■ Task objective:
Consider the listing below. Extract exactly the lines from the line containing "camera: 35 degrees left, 20 degrees down" to the line containing "(807, 310) = (859, 117): turquoise", both included.

■ Input records:
○ ○ ○ ○ ○ ○ ○
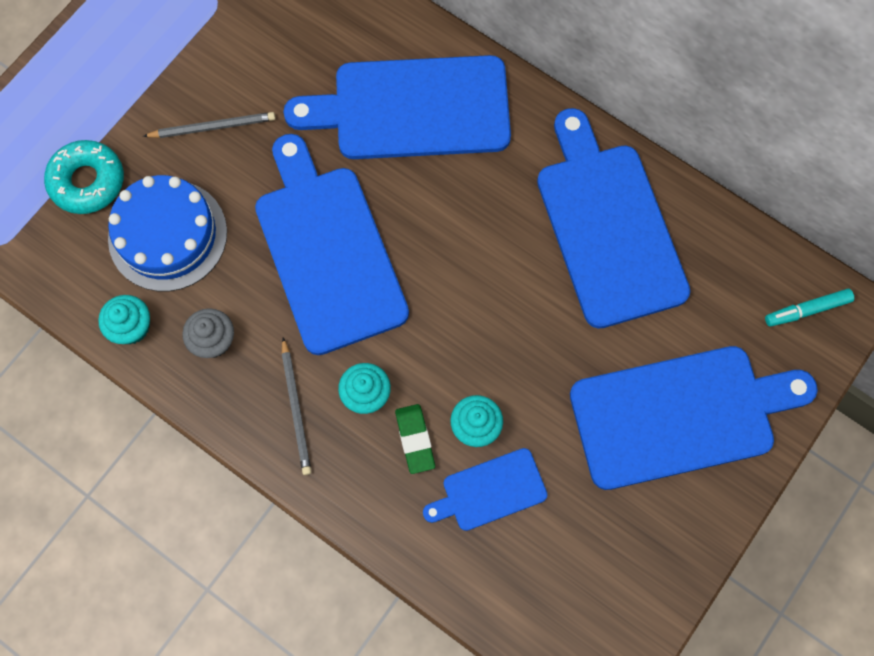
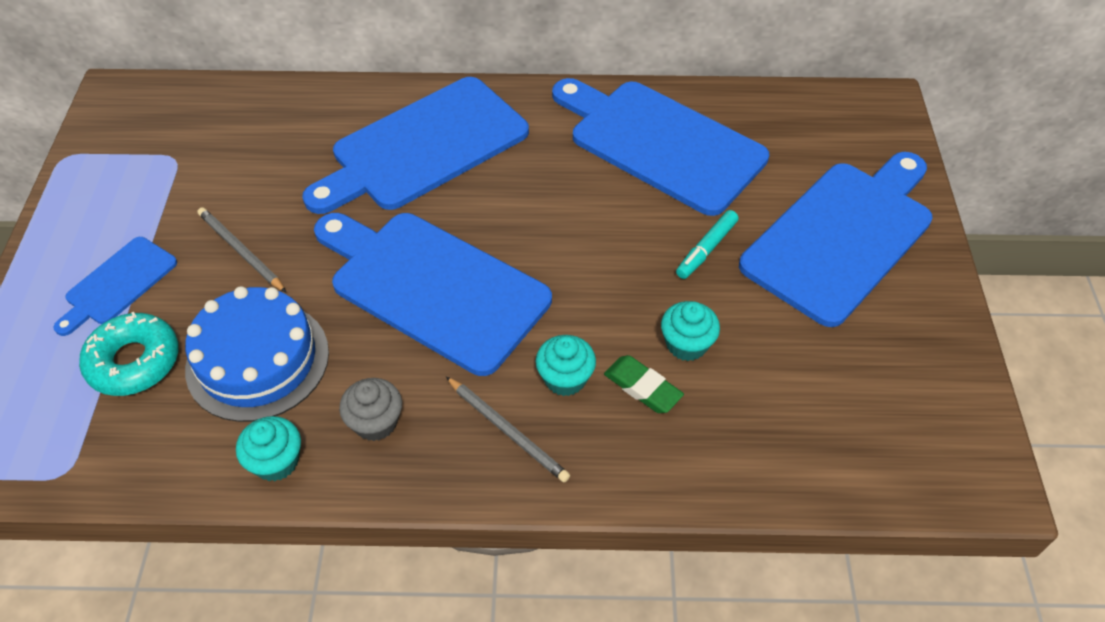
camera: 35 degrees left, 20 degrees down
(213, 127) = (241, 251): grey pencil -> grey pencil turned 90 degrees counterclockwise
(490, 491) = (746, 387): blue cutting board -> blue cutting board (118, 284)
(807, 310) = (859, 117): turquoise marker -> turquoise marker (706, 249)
○ ○ ○ ○ ○ ○ ○
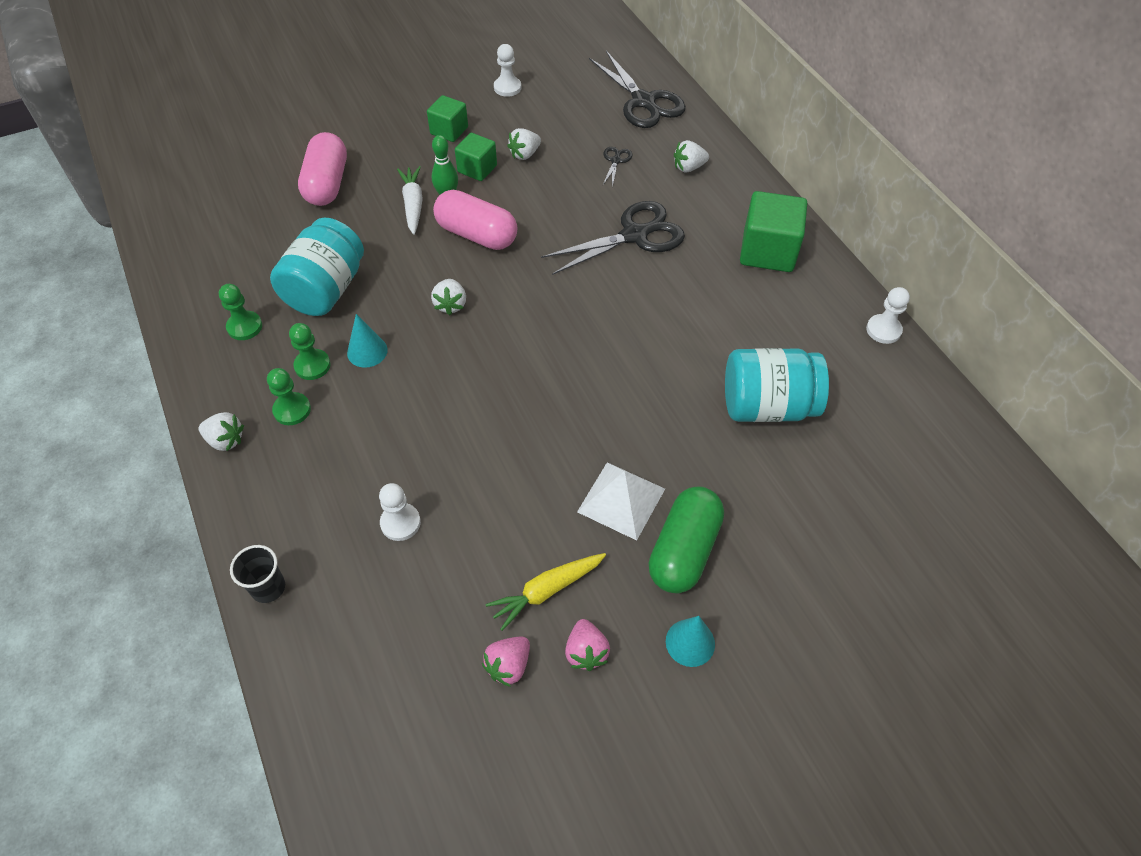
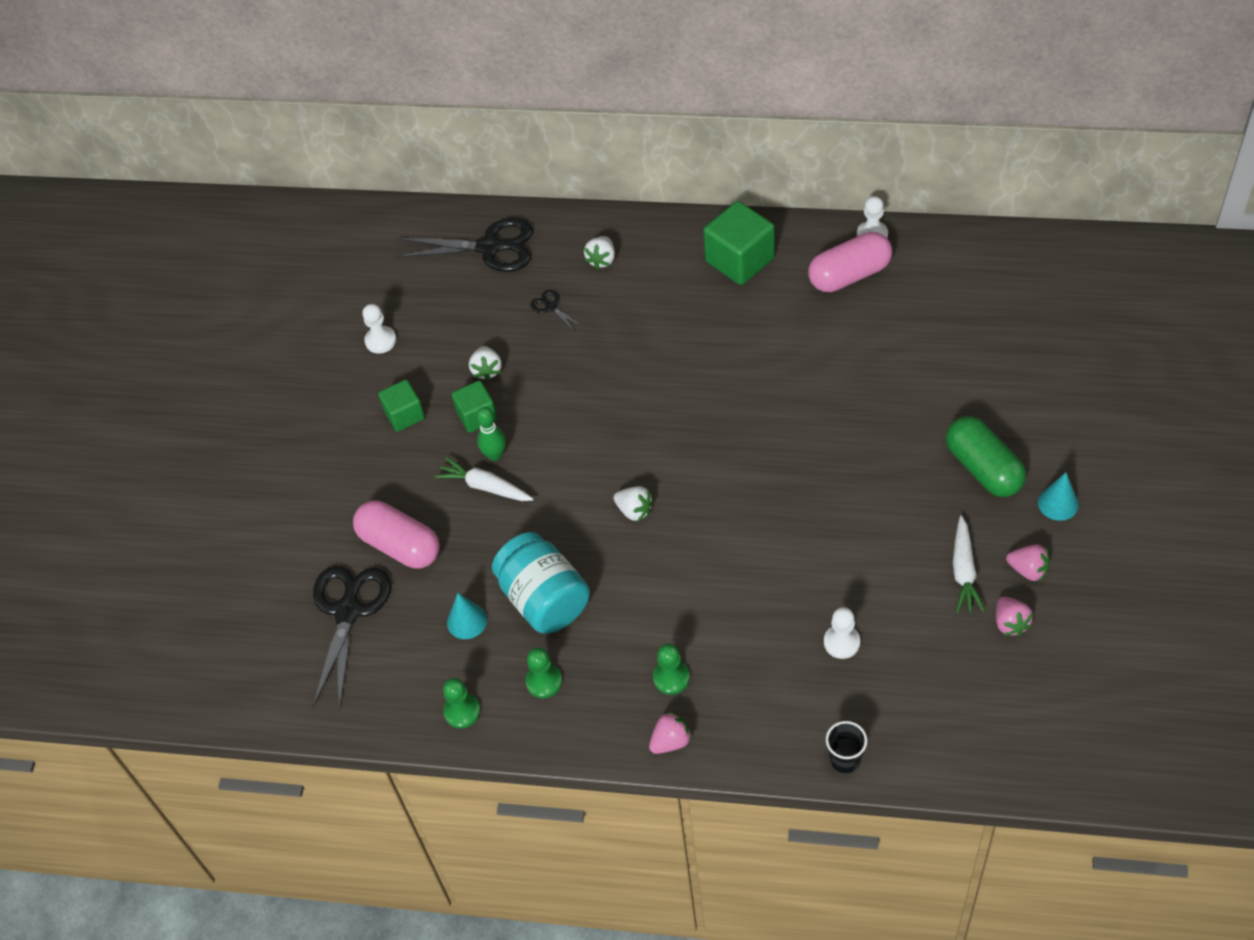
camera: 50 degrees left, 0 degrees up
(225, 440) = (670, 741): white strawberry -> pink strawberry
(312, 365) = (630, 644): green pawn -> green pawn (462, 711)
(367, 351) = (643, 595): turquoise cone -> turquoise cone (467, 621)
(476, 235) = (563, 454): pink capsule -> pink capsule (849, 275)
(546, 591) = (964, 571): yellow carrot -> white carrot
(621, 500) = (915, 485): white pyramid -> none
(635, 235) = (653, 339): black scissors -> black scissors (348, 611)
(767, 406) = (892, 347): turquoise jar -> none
○ ○ ○ ○ ○ ○ ○
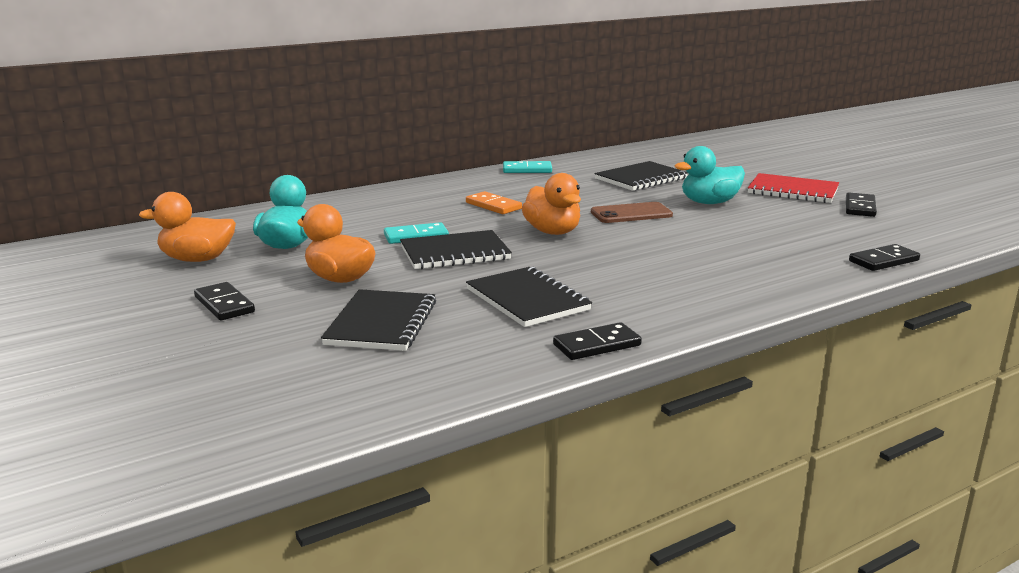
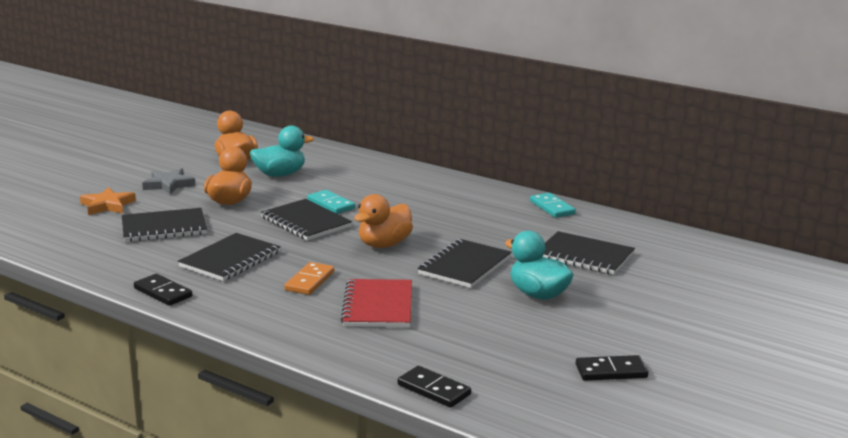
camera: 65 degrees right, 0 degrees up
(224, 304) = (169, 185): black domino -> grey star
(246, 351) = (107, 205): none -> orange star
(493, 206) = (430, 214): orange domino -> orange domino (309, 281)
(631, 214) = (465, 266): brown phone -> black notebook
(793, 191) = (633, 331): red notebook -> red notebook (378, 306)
○ ○ ○ ○ ○ ○ ○
■ Reply:
camera: 35 degrees left, 20 degrees down
(213, 127) = (241, 251): grey pencil -> grey pencil turned 90 degrees counterclockwise
(490, 491) = (746, 387): blue cutting board -> blue cutting board (118, 284)
(807, 310) = (859, 117): turquoise marker -> turquoise marker (706, 249)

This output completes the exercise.